Exercise requirements -
Exact output of all the records is required.

====== Available data ======

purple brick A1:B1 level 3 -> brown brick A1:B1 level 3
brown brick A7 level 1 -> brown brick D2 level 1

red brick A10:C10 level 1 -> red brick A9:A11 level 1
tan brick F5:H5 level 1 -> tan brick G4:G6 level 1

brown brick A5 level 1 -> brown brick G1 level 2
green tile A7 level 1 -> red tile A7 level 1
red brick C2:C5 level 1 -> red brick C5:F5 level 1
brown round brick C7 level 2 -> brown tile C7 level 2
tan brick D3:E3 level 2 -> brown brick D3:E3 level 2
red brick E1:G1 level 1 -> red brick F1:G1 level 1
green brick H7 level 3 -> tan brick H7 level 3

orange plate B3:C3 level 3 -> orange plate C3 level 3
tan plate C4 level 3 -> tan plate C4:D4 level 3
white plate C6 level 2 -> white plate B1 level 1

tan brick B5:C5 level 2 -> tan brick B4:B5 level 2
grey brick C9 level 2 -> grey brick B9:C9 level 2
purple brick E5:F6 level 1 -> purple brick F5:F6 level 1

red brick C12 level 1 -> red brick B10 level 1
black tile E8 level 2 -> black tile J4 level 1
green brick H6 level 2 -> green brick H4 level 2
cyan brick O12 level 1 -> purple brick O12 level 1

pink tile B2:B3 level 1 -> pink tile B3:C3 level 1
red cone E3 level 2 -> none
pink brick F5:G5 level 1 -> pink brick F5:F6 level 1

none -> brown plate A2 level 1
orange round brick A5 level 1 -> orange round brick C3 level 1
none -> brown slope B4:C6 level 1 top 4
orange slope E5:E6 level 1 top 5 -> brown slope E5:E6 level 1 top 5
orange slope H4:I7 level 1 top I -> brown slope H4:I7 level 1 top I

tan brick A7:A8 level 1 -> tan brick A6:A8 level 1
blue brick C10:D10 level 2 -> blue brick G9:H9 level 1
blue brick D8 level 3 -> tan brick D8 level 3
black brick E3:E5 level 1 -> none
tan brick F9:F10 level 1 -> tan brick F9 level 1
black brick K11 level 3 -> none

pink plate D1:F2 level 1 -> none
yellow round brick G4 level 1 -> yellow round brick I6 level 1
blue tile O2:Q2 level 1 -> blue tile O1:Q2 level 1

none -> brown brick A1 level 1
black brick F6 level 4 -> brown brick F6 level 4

======

Exercise output -
purple brick A1:B1 level 3 -> brown brick A1:B1 level 3
brown brick A7 level 1 -> brown brick D2 level 1

red brick A10:C10 level 1 -> red brick A9:A11 level 1
tan brick F5:H5 level 1 -> tan brick G4:G6 level 1

brown brick A5 level 1 -> brown brick G1 level 2
green tile A7 level 1 -> red tile A7 level 1
red brick C2:C5 level 1 -> red brick C5:F5 level 1
brown round brick C7 level 2 -> brown tile C7 level 2
tan brick D3:E3 level 2 -> brown brick D3:E3 level 2
red brick E1:G1 level 1 -> red brick F1:G1 level 1
green brick H7 level 3 -> tan brick H7 level 3

orange plate B3:C3 level 3 -> orange plate C3 level 3
tan plate C4 level 3 -> tan plate C4:D4 level 3
white plate C6 level 2 -> white plate B1 level 1

tan brick B5:C5 level 2 -> tan brick B4:B5 level 2
grey brick C9 level 2 -> grey brick B9:C9 level 2
purple brick E5:F6 level 1 -> purple brick F5:F6 level 1

red brick C12 level 1 -> red brick B10 level 1
black tile E8 level 2 -> black tile J4 level 1
green brick H6 level 2 -> green brick H4 level 2
cyan brick O12 level 1 -> purple brick O12 level 1

pink tile B2:B3 level 1 -> pink tile B3:C3 level 1
red cone E3 level 2 -> none
pink brick F5:G5 level 1 -> pink brick F5:F6 level 1

none -> brown plate A2 level 1
orange round brick A5 level 1 -> orange round brick C3 level 1
none -> brown slope B4:C6 level 1 top 4
orange slope E5:E6 level 1 top 5 -> brown slope E5:E6 level 1 top 5
orange slope H4:I7 level 1 top I -> brown slope H4:I7 level 1 top I

tan brick A7:A8 level 1 -> tan brick A6:A8 level 1
blue brick C10:D10 level 2 -> blue brick G9:H9 level 1
blue brick D8 level 3 -> tan brick D8 level 3
black brick E3:E5 level 1 -> none
tan brick F9:F10 level 1 -> tan brick F9 level 1
black brick K11 level 3 -> none

pink plate D1:F2 level 1 -> none
yellow round brick G4 level 1 -> yellow round brick I6 level 1
blue tile O2:Q2 level 1 -> blue tile O1:Q2 level 1

none -> brown brick A1 level 1
black brick F6 level 4 -> brown brick F6 level 4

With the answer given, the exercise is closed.